**** EXCERPTED DATA

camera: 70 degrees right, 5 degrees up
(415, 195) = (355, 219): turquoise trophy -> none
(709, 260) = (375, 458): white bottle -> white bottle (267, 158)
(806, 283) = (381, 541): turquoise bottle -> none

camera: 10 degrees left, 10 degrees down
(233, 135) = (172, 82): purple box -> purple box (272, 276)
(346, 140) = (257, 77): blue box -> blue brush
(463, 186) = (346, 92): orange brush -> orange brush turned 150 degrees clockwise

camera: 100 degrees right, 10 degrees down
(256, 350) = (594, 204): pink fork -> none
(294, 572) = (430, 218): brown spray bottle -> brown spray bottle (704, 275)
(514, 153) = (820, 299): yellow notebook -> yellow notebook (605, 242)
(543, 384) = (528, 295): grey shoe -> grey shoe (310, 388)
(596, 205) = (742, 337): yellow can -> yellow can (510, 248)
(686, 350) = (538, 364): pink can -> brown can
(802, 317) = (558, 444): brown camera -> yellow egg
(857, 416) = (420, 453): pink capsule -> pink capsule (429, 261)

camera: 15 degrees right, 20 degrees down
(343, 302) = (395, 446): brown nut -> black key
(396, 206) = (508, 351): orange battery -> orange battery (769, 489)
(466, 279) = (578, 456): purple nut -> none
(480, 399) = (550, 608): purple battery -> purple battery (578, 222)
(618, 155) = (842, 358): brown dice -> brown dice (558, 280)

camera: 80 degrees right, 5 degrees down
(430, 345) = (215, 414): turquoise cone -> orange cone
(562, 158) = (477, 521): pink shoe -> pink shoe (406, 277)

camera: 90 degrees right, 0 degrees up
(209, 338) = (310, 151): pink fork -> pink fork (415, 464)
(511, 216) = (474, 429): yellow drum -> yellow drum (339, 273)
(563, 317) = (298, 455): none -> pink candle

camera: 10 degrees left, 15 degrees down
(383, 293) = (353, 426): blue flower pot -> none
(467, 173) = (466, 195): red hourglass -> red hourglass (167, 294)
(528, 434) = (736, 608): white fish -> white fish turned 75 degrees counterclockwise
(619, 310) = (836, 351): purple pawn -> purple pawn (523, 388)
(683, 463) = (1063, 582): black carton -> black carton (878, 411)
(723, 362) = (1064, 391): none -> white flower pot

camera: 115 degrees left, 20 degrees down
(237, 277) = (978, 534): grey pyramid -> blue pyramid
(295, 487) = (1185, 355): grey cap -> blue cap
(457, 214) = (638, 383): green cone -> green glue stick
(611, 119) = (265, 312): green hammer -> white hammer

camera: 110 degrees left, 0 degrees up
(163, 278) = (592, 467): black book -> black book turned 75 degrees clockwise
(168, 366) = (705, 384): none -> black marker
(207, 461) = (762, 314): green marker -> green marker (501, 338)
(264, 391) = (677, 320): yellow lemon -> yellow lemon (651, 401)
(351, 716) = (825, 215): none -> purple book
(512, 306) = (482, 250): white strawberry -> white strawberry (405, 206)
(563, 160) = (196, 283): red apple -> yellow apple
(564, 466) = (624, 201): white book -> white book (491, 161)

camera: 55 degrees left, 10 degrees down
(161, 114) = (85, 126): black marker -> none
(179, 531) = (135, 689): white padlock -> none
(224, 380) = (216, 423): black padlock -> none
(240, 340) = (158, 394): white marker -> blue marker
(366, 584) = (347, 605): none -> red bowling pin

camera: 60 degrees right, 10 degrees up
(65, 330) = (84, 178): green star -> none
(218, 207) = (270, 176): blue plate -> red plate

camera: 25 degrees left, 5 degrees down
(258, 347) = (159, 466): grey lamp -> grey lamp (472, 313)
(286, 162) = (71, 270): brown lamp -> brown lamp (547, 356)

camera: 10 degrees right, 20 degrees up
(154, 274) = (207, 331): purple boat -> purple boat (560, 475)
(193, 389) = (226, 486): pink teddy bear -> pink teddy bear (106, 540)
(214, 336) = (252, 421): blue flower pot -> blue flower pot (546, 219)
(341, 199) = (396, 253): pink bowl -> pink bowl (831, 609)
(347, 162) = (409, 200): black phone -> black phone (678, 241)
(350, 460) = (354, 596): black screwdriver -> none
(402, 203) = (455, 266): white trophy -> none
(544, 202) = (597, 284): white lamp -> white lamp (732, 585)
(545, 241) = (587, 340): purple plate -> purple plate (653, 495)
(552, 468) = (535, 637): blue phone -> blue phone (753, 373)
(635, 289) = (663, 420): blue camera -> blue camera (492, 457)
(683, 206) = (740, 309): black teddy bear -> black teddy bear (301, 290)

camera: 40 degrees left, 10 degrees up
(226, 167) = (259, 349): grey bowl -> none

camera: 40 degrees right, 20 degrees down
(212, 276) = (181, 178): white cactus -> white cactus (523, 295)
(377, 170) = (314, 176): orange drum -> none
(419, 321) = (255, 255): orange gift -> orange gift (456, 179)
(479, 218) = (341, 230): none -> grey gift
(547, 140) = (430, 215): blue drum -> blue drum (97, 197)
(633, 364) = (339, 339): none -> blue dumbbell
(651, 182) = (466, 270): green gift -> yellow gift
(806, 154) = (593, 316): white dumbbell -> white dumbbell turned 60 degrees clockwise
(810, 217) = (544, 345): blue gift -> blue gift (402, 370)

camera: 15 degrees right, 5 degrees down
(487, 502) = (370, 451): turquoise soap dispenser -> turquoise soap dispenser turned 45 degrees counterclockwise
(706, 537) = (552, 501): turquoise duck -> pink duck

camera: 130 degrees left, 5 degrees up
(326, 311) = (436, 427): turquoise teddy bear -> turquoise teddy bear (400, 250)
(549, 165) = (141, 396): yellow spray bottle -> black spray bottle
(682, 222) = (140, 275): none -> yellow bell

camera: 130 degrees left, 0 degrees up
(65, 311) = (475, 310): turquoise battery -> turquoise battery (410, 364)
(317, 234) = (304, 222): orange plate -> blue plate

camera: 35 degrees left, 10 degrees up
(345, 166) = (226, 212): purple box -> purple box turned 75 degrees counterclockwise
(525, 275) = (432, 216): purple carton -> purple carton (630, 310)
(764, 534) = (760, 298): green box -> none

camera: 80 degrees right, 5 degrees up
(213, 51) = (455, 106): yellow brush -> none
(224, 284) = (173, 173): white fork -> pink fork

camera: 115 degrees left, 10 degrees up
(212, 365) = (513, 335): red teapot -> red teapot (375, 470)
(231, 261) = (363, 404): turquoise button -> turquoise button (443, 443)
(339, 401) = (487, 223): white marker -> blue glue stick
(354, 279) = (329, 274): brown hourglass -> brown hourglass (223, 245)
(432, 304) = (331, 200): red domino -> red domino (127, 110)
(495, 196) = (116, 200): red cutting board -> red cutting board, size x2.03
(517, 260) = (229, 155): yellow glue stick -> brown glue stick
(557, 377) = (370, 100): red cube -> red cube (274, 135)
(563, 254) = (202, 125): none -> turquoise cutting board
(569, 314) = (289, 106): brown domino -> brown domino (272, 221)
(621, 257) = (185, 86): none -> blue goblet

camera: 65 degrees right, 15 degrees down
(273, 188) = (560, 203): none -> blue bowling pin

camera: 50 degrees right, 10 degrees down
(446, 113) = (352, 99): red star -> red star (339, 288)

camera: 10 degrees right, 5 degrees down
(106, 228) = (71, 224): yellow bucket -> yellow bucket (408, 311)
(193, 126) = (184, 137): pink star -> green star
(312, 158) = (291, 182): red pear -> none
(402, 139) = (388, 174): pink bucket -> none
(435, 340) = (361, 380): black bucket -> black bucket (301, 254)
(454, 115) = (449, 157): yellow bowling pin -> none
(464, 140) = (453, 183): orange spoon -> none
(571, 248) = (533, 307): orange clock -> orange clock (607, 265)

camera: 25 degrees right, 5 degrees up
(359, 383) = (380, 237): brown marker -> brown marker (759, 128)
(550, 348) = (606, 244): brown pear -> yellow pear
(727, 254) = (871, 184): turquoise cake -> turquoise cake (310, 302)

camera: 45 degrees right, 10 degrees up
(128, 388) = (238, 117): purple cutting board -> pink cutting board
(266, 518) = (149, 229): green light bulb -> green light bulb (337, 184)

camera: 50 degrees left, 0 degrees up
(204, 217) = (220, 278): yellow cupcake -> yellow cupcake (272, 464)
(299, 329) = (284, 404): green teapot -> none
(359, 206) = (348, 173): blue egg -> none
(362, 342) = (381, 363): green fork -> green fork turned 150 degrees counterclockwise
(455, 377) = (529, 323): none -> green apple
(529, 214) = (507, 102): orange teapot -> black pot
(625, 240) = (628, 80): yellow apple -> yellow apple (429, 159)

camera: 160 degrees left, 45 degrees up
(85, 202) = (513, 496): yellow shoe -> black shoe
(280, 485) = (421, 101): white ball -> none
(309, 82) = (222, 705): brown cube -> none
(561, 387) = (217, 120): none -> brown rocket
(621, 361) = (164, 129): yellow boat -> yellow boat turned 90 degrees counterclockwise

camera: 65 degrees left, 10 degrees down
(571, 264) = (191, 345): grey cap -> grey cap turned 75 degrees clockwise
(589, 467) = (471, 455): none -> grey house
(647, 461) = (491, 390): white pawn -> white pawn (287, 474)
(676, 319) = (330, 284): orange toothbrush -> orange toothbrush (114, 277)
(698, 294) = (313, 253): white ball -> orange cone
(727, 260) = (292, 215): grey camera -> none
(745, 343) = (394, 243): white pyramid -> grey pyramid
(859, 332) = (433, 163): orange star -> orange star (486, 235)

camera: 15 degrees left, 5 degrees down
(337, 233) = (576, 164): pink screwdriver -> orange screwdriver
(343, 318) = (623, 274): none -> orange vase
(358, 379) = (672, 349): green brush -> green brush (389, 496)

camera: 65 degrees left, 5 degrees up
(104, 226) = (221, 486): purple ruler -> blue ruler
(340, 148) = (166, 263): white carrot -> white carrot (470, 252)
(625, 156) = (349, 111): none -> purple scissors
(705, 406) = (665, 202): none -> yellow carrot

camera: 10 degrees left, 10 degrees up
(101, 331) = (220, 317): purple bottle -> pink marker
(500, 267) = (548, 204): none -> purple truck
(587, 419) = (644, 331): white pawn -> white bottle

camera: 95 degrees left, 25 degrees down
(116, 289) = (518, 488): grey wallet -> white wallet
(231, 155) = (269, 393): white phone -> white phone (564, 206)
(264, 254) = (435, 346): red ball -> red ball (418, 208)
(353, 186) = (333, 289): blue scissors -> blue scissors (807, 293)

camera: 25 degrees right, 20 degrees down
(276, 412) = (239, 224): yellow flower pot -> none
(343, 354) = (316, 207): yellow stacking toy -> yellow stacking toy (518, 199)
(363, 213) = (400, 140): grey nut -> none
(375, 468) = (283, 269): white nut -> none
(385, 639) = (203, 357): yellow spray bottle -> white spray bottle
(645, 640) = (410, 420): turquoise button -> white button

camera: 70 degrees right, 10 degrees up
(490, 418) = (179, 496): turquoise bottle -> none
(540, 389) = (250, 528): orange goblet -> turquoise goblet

********

## WORK TO COMPLETE:
Your task is to retype the entries verbatim, starting with the line that holds "(464, 140) = (453, 183): orange spoon -> none" and stopping after the line that holds "camera: 50 degrees left, 0 degrees up".

## WRITTEN ANSWER:
(464, 140) = (453, 183): orange spoon -> none
(571, 248) = (533, 307): orange clock -> orange clock (607, 265)

camera: 25 degrees right, 5 degrees up
(359, 383) = (380, 237): brown marker -> brown marker (759, 128)
(550, 348) = (606, 244): brown pear -> yellow pear
(727, 254) = (871, 184): turquoise cake -> turquoise cake (310, 302)

camera: 45 degrees right, 10 degrees up
(128, 388) = (238, 117): purple cutting board -> pink cutting board
(266, 518) = (149, 229): green light bulb -> green light bulb (337, 184)

camera: 50 degrees left, 0 degrees up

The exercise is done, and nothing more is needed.